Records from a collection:
◇ ◇ ◇

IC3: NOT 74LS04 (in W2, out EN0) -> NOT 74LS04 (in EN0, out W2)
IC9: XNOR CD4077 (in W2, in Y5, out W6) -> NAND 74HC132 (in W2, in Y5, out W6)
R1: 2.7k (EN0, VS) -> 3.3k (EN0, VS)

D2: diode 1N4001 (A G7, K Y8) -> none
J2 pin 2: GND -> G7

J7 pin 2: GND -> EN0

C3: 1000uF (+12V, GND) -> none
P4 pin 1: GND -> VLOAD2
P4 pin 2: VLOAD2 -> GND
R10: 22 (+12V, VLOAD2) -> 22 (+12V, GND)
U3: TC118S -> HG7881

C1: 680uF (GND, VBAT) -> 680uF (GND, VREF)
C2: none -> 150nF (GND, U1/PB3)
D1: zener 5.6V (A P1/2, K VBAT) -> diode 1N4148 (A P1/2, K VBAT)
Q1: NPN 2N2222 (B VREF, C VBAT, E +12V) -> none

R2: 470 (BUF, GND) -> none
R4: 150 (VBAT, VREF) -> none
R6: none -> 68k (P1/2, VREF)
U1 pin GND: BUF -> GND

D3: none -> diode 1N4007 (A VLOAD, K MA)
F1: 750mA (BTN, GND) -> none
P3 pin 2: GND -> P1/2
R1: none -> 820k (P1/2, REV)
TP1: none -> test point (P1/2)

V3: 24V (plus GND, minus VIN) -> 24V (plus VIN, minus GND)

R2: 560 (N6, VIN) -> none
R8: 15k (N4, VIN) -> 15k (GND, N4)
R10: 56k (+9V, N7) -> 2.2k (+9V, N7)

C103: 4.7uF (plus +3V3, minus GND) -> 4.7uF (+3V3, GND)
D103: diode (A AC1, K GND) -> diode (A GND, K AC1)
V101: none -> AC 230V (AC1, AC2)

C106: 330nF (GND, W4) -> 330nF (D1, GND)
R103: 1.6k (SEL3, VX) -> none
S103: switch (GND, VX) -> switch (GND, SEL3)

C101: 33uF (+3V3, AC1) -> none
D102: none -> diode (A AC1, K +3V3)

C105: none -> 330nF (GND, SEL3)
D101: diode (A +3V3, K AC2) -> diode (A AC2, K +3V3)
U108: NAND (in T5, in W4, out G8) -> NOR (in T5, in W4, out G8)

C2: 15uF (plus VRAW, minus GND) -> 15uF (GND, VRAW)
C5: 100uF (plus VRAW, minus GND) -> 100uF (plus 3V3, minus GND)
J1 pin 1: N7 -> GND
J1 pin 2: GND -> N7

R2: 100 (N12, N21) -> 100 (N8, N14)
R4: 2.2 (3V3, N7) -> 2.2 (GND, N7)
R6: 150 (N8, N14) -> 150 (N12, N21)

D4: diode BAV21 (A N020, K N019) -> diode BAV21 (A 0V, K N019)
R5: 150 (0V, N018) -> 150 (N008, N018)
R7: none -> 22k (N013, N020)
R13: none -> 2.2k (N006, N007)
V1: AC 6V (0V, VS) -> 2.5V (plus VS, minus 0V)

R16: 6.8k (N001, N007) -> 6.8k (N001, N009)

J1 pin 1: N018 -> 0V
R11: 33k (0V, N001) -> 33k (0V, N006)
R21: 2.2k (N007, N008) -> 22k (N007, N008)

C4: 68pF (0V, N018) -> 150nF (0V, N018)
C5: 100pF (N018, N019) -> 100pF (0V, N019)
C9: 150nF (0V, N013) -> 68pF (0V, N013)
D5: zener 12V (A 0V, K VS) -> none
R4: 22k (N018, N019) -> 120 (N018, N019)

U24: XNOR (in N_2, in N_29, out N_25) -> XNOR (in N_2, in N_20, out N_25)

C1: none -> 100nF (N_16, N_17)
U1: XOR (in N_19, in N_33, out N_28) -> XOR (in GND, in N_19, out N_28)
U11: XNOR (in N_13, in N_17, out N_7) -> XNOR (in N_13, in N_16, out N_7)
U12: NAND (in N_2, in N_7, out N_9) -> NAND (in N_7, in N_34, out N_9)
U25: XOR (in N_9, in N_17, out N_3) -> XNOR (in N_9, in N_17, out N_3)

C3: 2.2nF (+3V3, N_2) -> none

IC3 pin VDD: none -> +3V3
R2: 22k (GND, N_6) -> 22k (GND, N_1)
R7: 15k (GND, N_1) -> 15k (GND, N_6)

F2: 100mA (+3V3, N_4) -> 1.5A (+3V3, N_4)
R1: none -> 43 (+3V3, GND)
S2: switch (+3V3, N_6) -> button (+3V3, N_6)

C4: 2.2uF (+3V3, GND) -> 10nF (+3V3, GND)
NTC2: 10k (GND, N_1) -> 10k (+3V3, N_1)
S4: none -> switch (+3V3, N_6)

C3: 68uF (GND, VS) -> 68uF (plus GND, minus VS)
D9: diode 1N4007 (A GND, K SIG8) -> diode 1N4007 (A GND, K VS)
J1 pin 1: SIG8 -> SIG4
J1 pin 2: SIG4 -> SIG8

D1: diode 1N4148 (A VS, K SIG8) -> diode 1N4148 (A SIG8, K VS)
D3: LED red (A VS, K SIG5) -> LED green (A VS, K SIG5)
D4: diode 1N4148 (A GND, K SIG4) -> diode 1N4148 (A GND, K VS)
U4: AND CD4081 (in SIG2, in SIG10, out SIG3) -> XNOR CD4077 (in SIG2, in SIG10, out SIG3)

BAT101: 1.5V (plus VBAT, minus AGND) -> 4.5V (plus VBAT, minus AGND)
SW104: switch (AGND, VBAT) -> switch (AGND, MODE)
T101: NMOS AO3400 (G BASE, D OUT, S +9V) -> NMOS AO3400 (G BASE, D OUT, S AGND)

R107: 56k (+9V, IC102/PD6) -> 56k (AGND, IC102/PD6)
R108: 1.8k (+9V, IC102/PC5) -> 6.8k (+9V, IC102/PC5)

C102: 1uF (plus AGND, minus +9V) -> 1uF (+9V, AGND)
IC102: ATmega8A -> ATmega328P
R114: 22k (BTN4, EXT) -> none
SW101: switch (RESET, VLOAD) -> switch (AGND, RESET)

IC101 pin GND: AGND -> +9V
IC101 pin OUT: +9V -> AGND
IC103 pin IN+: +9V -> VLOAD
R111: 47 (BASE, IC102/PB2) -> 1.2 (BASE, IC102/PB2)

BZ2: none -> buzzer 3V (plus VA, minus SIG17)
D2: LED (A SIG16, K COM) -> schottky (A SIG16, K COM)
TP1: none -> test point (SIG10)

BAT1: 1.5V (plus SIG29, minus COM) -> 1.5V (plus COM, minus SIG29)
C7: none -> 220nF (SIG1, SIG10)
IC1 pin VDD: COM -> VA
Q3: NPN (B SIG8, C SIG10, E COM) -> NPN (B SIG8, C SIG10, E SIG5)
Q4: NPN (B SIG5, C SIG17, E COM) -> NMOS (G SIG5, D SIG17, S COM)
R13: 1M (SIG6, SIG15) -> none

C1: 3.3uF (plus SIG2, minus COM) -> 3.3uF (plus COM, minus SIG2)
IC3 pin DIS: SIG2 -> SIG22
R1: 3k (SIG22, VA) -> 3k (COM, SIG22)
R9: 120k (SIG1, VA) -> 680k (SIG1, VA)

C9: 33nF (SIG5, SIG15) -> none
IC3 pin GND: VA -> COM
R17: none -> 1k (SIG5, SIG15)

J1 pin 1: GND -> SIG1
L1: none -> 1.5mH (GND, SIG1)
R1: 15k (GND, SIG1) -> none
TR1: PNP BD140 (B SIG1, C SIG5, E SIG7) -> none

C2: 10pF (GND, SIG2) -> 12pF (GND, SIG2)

◇ ◇ ◇

(YOUR INSTRUCTIONS): Pull every line holding "minus" out of the records.

(OUTPUT):
V3: 24V (plus GND, minus VIN) -> 24V (plus VIN, minus GND)
C103: 4.7uF (plus +3V3, minus GND) -> 4.7uF (+3V3, GND)
C2: 15uF (plus VRAW, minus GND) -> 15uF (GND, VRAW)
C5: 100uF (plus VRAW, minus GND) -> 100uF (plus 3V3, minus GND)
V1: AC 6V (0V, VS) -> 2.5V (plus VS, minus 0V)
C3: 68uF (GND, VS) -> 68uF (plus GND, minus VS)
BAT101: 1.5V (plus VBAT, minus AGND) -> 4.5V (plus VBAT, minus AGND)
C102: 1uF (plus AGND, minus +9V) -> 1uF (+9V, AGND)
BZ2: none -> buzzer 3V (plus VA, minus SIG17)
BAT1: 1.5V (plus SIG29, minus COM) -> 1.5V (plus COM, minus SIG29)
C1: 3.3uF (plus SIG2, minus COM) -> 3.3uF (plus COM, minus SIG2)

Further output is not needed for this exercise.